Top of SOURCE RECORDS
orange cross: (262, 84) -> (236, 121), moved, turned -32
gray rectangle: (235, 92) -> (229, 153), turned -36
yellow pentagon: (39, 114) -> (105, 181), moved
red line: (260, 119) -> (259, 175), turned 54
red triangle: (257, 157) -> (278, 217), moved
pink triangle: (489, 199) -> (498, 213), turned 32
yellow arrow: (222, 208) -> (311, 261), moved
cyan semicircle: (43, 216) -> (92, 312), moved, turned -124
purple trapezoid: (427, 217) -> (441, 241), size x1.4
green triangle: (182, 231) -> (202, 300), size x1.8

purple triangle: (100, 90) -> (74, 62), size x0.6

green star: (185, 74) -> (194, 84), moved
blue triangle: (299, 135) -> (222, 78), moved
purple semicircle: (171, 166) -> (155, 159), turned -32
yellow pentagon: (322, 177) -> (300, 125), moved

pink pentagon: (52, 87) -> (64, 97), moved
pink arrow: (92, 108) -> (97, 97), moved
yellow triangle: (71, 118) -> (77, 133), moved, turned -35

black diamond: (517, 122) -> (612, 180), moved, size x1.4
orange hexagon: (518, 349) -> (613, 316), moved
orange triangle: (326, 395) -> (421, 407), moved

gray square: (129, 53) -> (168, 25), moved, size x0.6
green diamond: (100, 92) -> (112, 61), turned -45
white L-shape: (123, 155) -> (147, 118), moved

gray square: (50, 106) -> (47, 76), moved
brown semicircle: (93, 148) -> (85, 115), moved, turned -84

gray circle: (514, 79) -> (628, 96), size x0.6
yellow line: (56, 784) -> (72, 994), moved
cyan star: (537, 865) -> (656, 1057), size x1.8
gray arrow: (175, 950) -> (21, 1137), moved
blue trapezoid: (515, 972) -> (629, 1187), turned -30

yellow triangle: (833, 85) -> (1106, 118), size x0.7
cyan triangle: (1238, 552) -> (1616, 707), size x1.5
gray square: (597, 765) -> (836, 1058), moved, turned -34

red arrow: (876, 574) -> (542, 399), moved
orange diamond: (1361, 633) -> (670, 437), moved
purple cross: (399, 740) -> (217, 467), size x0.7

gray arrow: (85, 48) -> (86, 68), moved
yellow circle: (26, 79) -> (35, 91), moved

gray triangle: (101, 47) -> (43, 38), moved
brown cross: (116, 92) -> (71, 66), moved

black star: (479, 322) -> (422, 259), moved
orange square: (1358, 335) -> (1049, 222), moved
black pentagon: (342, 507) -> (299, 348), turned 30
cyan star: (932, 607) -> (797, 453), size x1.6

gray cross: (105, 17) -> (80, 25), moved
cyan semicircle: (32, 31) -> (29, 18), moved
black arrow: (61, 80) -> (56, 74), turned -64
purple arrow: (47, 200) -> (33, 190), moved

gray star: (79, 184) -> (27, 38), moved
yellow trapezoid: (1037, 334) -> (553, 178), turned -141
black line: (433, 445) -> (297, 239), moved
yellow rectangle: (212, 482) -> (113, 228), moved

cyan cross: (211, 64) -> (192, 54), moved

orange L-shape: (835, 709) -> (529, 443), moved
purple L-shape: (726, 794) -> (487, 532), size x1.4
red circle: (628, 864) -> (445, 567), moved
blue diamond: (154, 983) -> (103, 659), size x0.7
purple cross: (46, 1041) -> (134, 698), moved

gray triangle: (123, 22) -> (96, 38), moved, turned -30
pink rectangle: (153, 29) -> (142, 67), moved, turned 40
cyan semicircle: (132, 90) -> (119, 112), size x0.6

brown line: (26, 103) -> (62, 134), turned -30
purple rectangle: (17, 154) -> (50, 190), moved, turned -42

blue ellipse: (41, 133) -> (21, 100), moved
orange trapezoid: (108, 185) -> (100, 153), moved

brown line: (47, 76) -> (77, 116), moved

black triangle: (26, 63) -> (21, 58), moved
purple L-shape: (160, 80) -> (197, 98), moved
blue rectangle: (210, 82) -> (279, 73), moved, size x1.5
Bottom of SOURCE RECORDS
TASK STATEMENT>
Show a copy of each line from the data that includes the word "black".

RESPONSE>
black diamond: (517, 122) -> (612, 180), moved, size x1.4
black star: (479, 322) -> (422, 259), moved
black pentagon: (342, 507) -> (299, 348), turned 30
black arrow: (61, 80) -> (56, 74), turned -64
black line: (433, 445) -> (297, 239), moved
black triangle: (26, 63) -> (21, 58), moved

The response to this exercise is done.